## What the task requires
Copy the listing word for word, from its first line through the line containing "Institution (570, 20)", inclusive.

-- START OF Material for this exercise --

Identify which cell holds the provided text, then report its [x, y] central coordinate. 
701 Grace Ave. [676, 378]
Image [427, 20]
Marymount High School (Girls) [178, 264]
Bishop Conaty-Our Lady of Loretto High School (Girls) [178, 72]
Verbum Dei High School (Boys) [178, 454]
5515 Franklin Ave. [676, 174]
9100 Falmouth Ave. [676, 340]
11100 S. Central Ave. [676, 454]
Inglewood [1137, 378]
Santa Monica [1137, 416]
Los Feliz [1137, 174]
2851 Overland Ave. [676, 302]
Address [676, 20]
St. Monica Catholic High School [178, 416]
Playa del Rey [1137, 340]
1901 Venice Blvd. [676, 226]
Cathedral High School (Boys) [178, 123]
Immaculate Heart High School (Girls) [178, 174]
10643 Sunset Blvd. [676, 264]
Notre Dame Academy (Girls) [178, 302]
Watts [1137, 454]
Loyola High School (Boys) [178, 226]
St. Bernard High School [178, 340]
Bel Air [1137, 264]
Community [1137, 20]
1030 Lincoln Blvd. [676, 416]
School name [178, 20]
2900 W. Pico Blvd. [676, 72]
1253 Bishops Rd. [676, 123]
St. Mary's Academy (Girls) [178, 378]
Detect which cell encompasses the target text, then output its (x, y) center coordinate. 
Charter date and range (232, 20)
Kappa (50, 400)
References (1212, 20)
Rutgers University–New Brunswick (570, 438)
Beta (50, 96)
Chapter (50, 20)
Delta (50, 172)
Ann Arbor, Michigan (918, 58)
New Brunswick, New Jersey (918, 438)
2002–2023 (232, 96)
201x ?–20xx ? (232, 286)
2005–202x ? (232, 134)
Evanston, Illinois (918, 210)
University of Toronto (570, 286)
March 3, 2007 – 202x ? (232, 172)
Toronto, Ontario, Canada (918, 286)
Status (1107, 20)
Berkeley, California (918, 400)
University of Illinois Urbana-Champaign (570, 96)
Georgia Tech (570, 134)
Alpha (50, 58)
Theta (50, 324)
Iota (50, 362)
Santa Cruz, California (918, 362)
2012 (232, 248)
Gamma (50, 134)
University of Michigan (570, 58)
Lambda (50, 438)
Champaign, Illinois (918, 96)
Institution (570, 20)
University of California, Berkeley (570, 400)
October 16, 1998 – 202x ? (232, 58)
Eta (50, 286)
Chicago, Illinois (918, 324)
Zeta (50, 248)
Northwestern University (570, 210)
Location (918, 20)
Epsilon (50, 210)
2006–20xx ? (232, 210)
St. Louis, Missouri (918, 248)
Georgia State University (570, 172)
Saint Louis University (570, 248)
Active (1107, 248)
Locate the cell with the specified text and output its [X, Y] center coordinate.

-- END OF Material for this exercise --

## Exercise output
Identify which cell holds the provided text, then report its [x, y] central coordinate. 
701 Grace Ave. [676, 378]
Image [427, 20]
Marymount High School (Girls) [178, 264]
Bishop Conaty-Our Lady of Loretto High School (Girls) [178, 72]
Verbum Dei High School (Boys) [178, 454]
5515 Franklin Ave. [676, 174]
9100 Falmouth Ave. [676, 340]
11100 S. Central Ave. [676, 454]
Inglewood [1137, 378]
Santa Monica [1137, 416]
Los Feliz [1137, 174]
2851 Overland Ave. [676, 302]
Address [676, 20]
St. Monica Catholic High School [178, 416]
Playa del Rey [1137, 340]
1901 Venice Blvd. [676, 226]
Cathedral High School (Boys) [178, 123]
Immaculate Heart High School (Girls) [178, 174]
10643 Sunset Blvd. [676, 264]
Notre Dame Academy (Girls) [178, 302]
Watts [1137, 454]
Loyola High School (Boys) [178, 226]
St. Bernard High School [178, 340]
Bel Air [1137, 264]
Community [1137, 20]
1030 Lincoln Blvd. [676, 416]
School name [178, 20]
2900 W. Pico Blvd. [676, 72]
1253 Bishops Rd. [676, 123]
St. Mary's Academy (Girls) [178, 378]
Detect which cell encompasses the target text, then output its (x, y) center coordinate. 
Charter date and range (232, 20)
Kappa (50, 400)
References (1212, 20)
Rutgers University–New Brunswick (570, 438)
Beta (50, 96)
Chapter (50, 20)
Delta (50, 172)
Ann Arbor, Michigan (918, 58)
New Brunswick, New Jersey (918, 438)
2002–2023 (232, 96)
201x ?–20xx ? (232, 286)
2005–202x ? (232, 134)
Evanston, Illinois (918, 210)
University of Toronto (570, 286)
March 3, 2007 – 202x ? (232, 172)
Toronto, Ontario, Canada (918, 286)
Status (1107, 20)
Berkeley, California (918, 400)
University of Illinois Urbana-Champaign (570, 96)
Georgia Tech (570, 134)
Alpha (50, 58)
Theta (50, 324)
Iota (50, 362)
Santa Cruz, California (918, 362)
2012 (232, 248)
Gamma (50, 134)
University of Michigan (570, 58)
Lambda (50, 438)
Champaign, Illinois (918, 96)
Institution (570, 20)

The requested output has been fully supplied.